[Items listed in a dataset]
========================

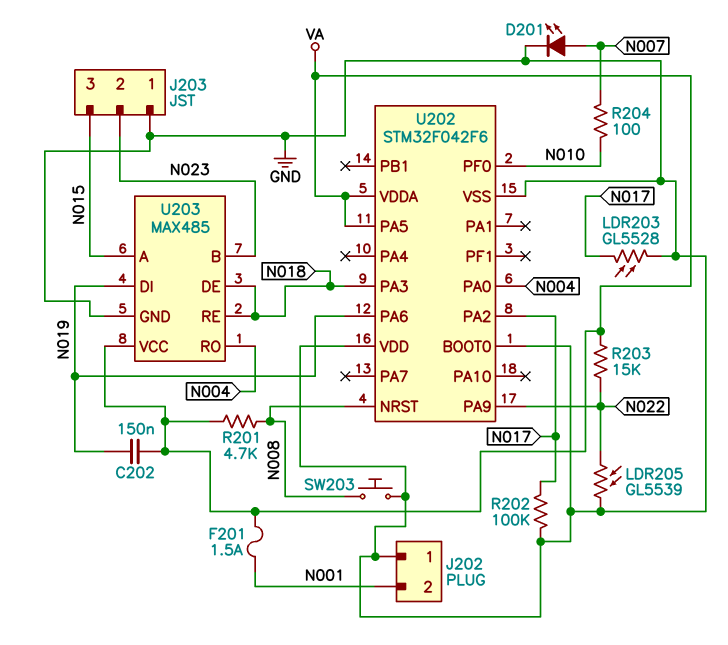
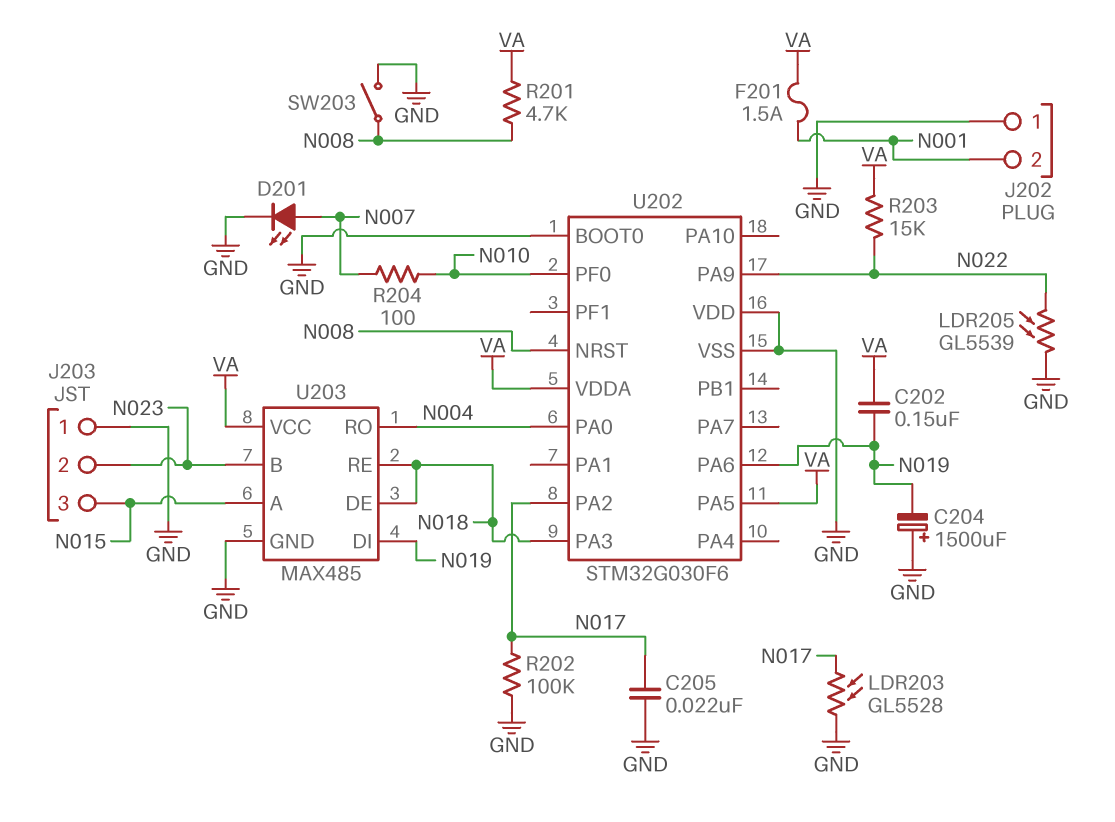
C204: none -> 1500uF (plus GND, minus N019)
C205: none -> 22nF (GND, N017)
SW203: button (GND, N008) -> switch (GND, N008)
U202: STM32F042F6 -> STM32G030F6

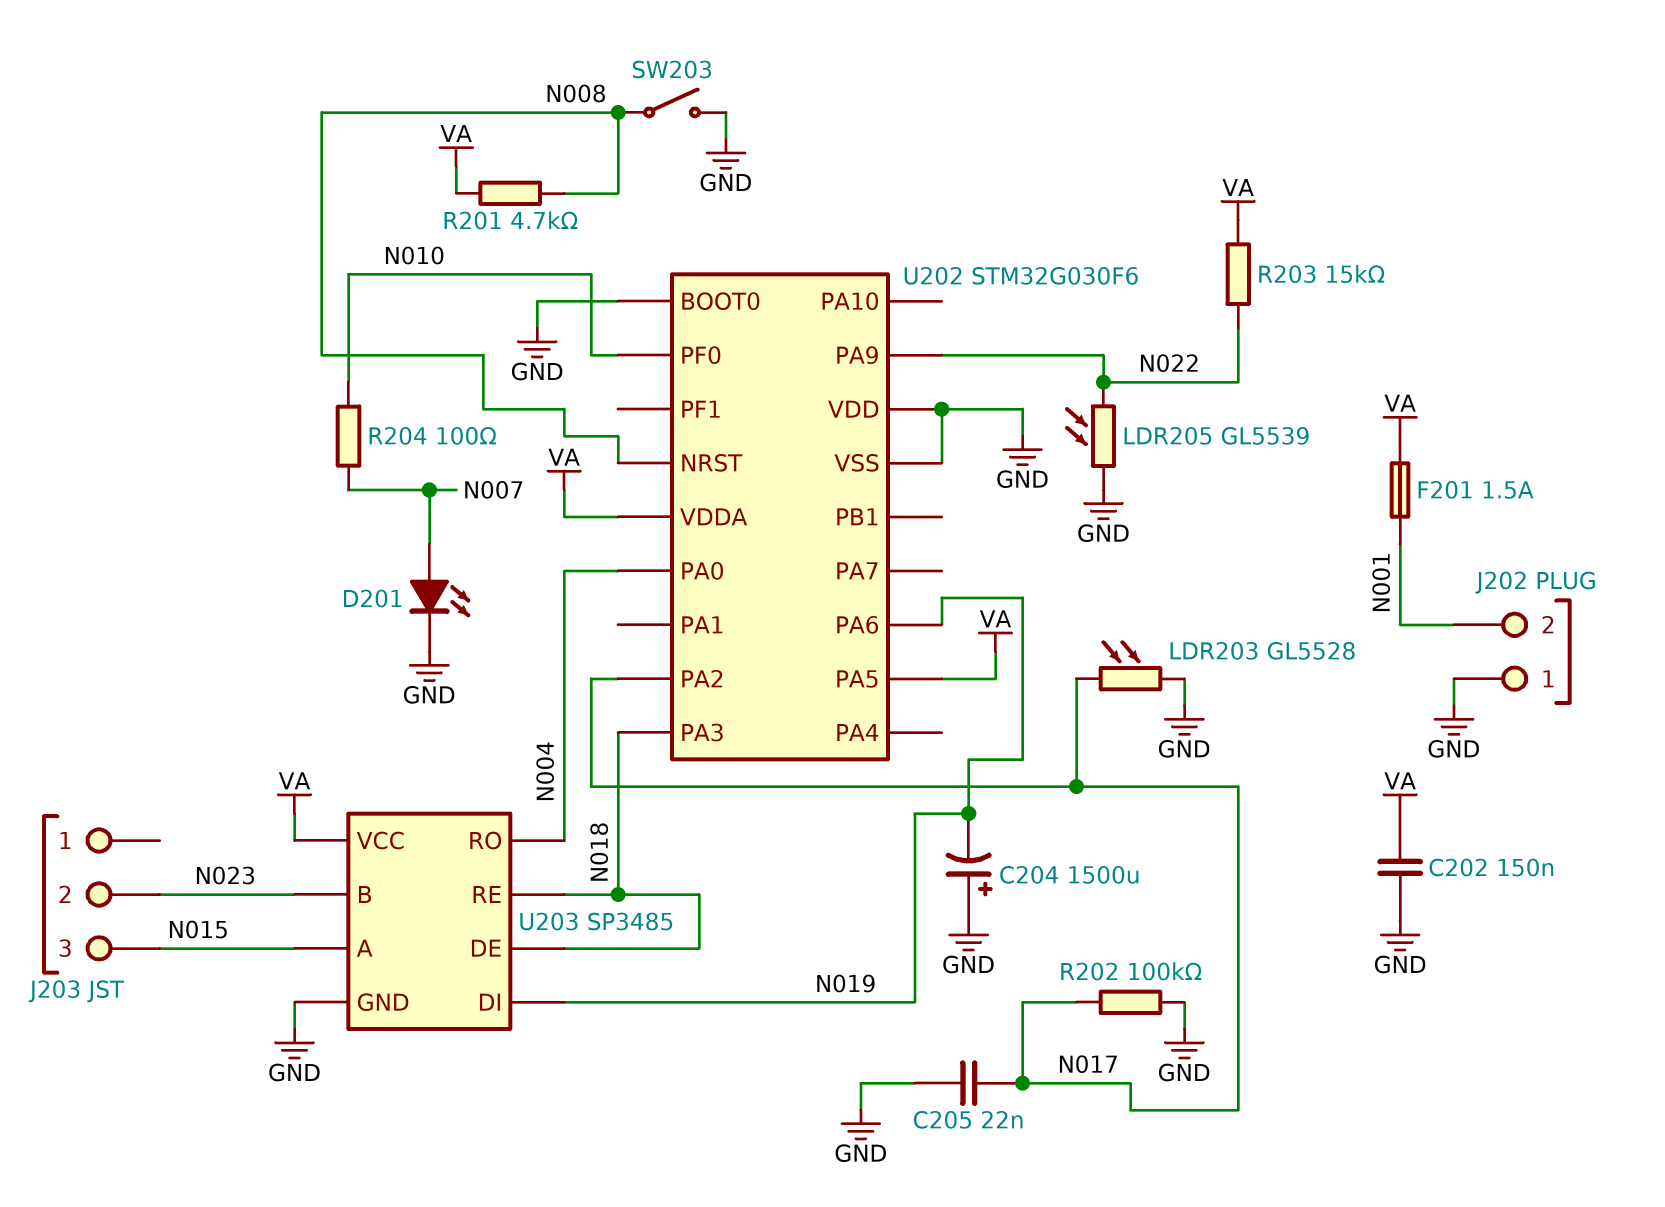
C202: 150nF (N019, VA) -> 150nF (GND, VA)
J203 pin 1: GND -> none
U203: MAX485 -> SP3485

========================

*INSTRUCTIONS FOR THE TASK*:
Do not include pictures. Copy only the lines running from the line with "SW203: button (GND, N008)" through the last line of the records, exactly as they appear.

*ANSWER*:
SW203: button (GND, N008) -> switch (GND, N008)
U202: STM32F042F6 -> STM32G030F6

C202: 150nF (N019, VA) -> 150nF (GND, VA)
J203 pin 1: GND -> none
U203: MAX485 -> SP3485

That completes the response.